→ Your goal: All that is needed is an exact copy of the lines from the beginning of the data below through the line containing "camera: 125 degrees right, 15 degrees up", minus the pictures.

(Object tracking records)
================================

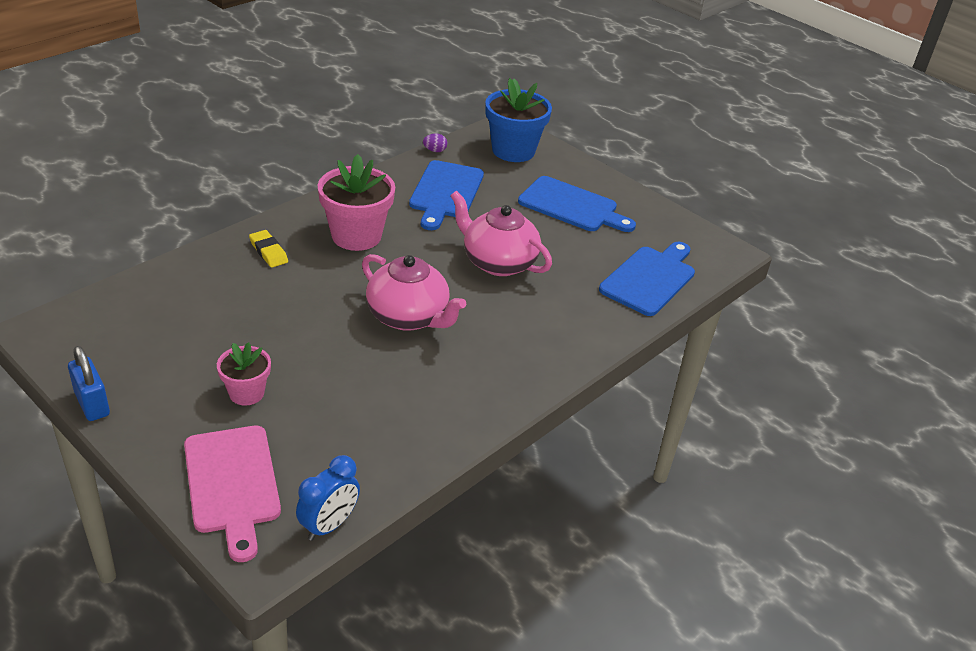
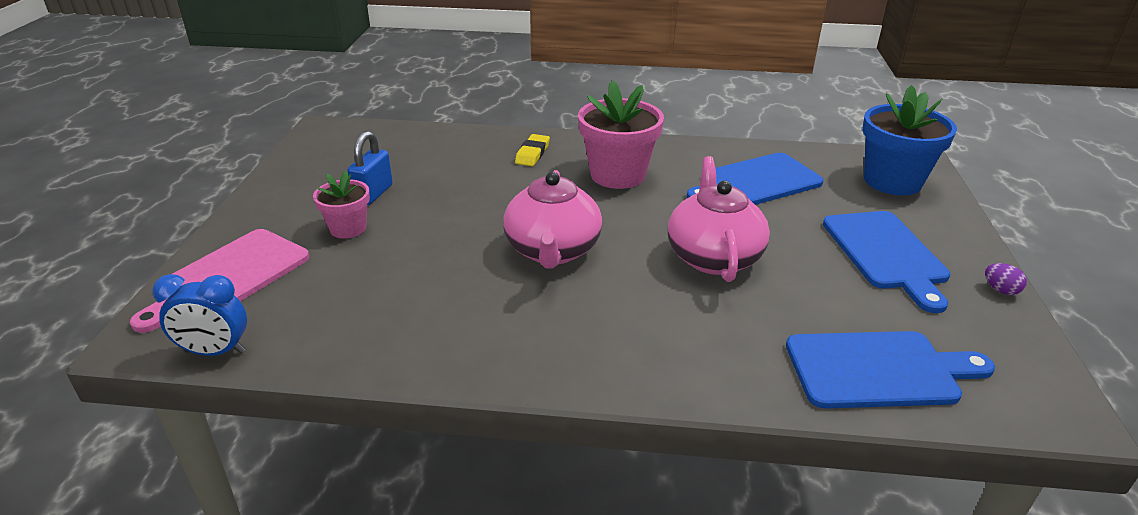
camera: 55 degrees right, 5 degrees down
blue padlock [68,346,110,421] -> blue padlock moved to [348,131,393,205]
purple egg [423,134,447,152] -> purple egg moved to [985,263,1027,295]

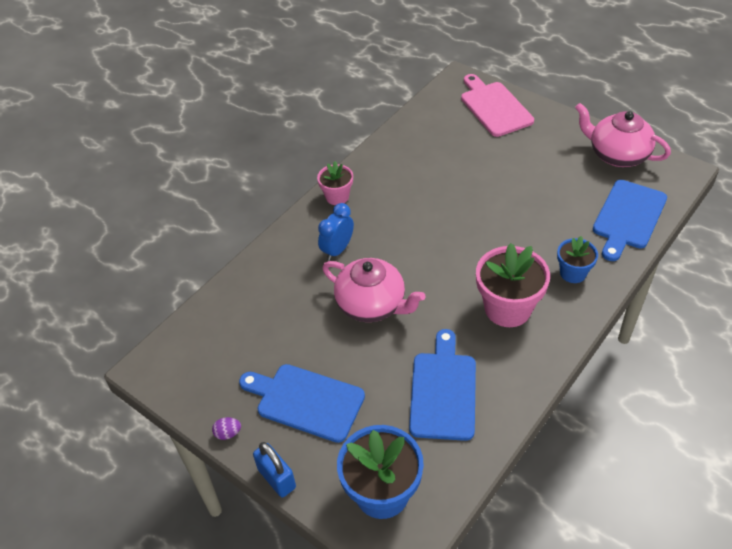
camera: 125 degrees right, 15 degrees up
blue clock [152,274,247,356] -> blue clock moved to [318,203,354,261]
pink flower pot [313,170,370,239] -> pink flower pot moved to [317,161,353,205]
blue padlock [348,131,393,205] -> blue padlock moved to [253,442,296,497]
pink teapot [503,170,602,269] -> pink teapot moved to [575,103,671,167]
yellow eraser [515,134,550,166] -> blue flower pot [557,236,598,283]
blue cutting board [786,331,995,409] -> blue cutting board moved to [593,180,667,261]

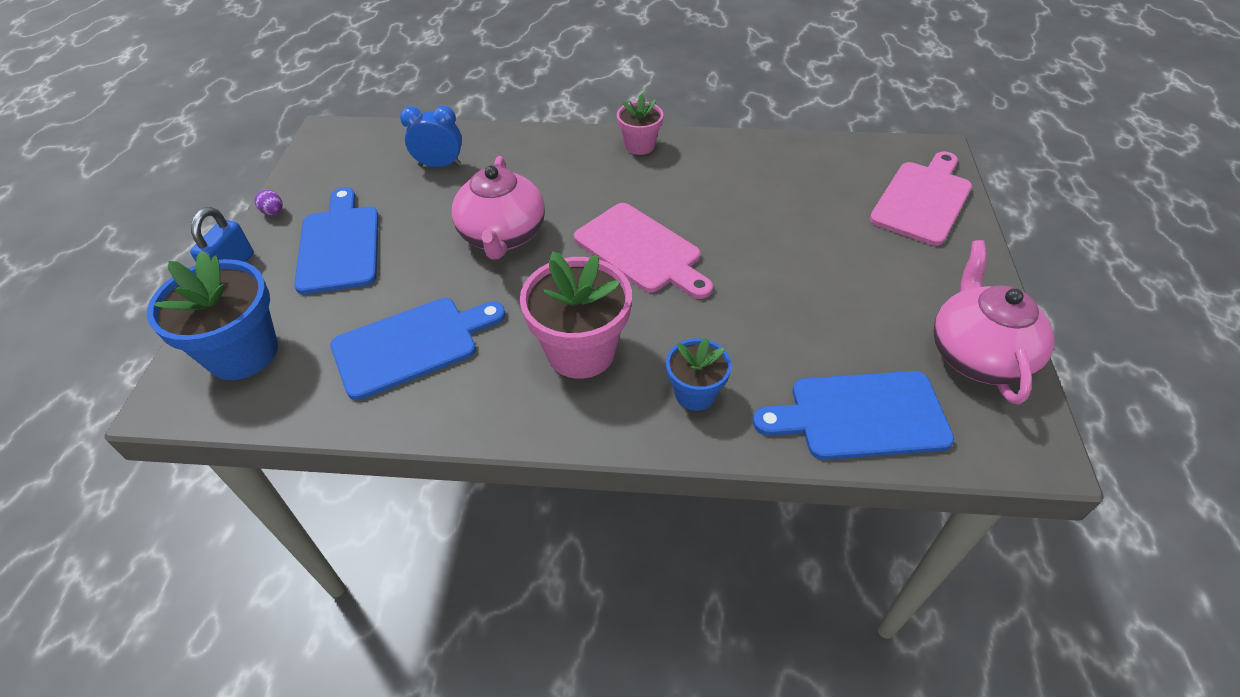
camera: 55 degrees right, 0 degrees up
blue clock [318,203,354,261] -> blue clock moved to [400,106,462,167]
none -> pink cutting board [574,203,713,299]

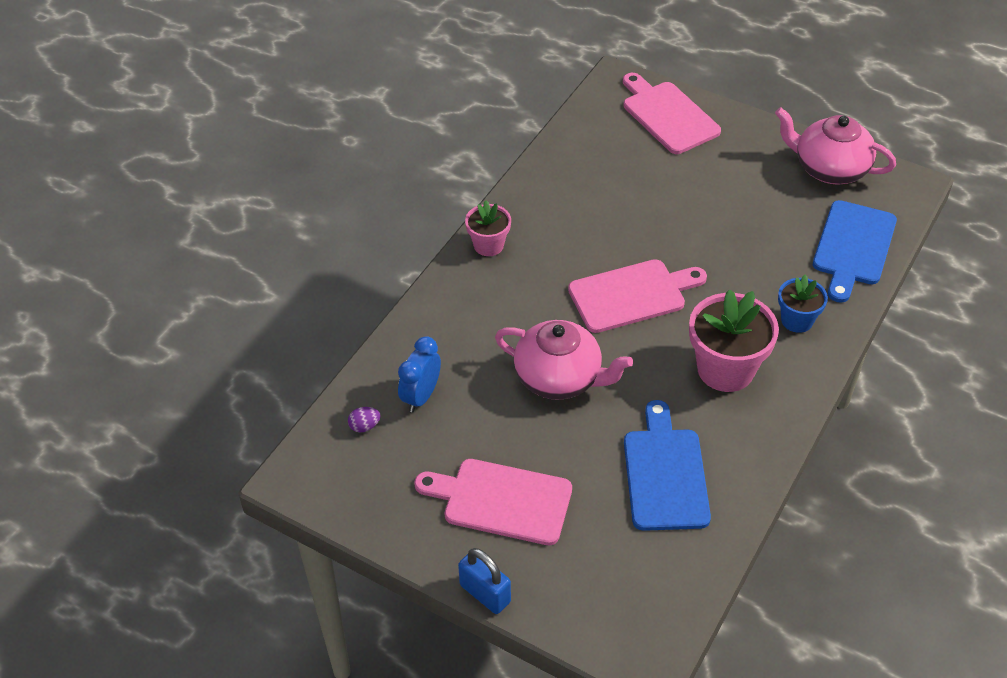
camera: 65 degrees left, 0 degrees up
blue flower pot [147,251,278,380] -> none
purple egg [255,190,283,215] -> purple egg moved to [348,407,381,432]
blue cutting board [294,187,379,294] -> pink cutting board [414,459,572,545]

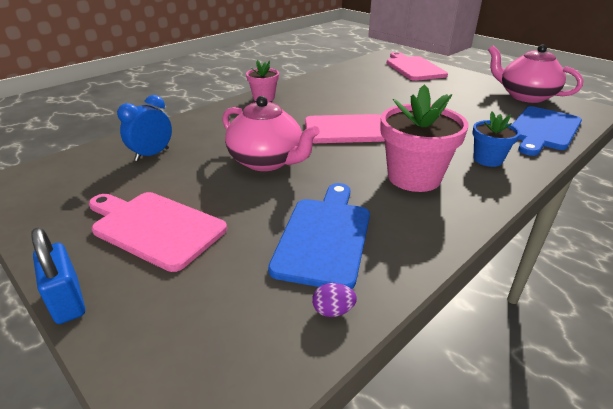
camera: 15 degrees right, 15 degrees down
purple egg [348,407,381,432] -> purple egg moved to [312,283,357,317]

================================

→ Completed exercise:
camera: 55 degrees right, 5 degrees down
blue padlock [68,346,110,421] -> blue padlock moved to [348,131,393,205]
purple egg [423,134,447,152] -> purple egg moved to [985,263,1027,295]

camera: 125 degrees right, 15 degrees up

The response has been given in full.